■ **WHAT THE EXERCISE ASKS**
Count every line in the data below that includes "minus", and give only the result.

▬▬▬▬▬▬

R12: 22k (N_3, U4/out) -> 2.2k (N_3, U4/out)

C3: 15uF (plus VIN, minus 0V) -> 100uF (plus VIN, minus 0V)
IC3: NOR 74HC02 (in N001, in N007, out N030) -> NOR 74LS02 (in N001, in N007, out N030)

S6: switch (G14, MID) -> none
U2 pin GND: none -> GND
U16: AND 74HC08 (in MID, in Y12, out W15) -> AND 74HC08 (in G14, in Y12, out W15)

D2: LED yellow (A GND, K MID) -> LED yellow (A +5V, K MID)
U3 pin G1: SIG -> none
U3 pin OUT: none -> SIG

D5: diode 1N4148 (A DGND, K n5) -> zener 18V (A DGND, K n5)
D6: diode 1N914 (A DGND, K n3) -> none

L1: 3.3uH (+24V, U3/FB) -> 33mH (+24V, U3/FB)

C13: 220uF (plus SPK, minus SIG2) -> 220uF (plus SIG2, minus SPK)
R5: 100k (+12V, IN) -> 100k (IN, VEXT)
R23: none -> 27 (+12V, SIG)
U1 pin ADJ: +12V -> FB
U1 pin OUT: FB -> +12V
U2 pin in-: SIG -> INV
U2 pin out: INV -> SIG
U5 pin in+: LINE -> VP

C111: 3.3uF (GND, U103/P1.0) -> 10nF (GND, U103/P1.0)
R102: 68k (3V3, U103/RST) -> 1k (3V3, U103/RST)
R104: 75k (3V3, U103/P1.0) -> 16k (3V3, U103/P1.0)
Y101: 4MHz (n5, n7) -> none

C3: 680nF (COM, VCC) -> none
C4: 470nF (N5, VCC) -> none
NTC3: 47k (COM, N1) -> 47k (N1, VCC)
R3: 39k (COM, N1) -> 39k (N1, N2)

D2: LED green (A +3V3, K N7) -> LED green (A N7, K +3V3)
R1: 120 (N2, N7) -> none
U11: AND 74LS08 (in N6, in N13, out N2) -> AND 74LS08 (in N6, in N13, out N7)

▬▬▬▬▬▬

■ **ANSWER BOX**
2